* **Action item**:
Make an exact copy of the whole listing, but leave its pictures out.
Supplied information Start Marker
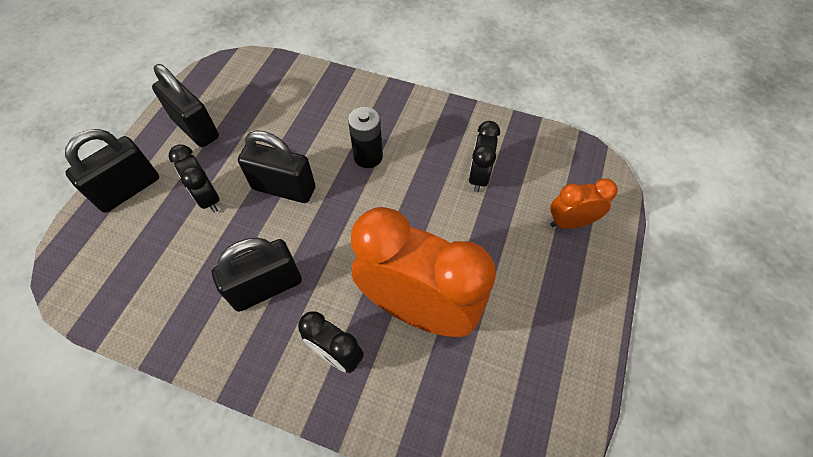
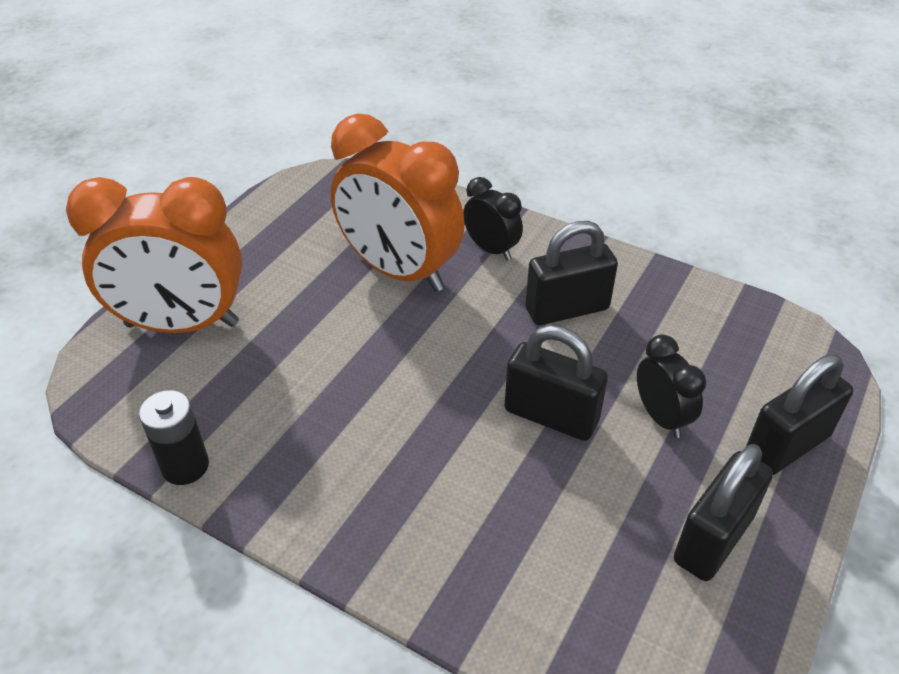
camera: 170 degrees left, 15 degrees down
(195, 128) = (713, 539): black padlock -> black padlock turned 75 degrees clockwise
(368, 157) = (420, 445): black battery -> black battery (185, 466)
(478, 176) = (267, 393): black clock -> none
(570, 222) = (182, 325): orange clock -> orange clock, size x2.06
Supplied information End Marker
* **Completed task**:
camera: 170 degrees left, 15 degrees down
(195, 128) = (713, 539): black padlock -> black padlock turned 75 degrees clockwise
(368, 157) = (420, 445): black battery -> black battery (185, 466)
(478, 176) = (267, 393): black clock -> none
(570, 222) = (182, 325): orange clock -> orange clock, size x2.06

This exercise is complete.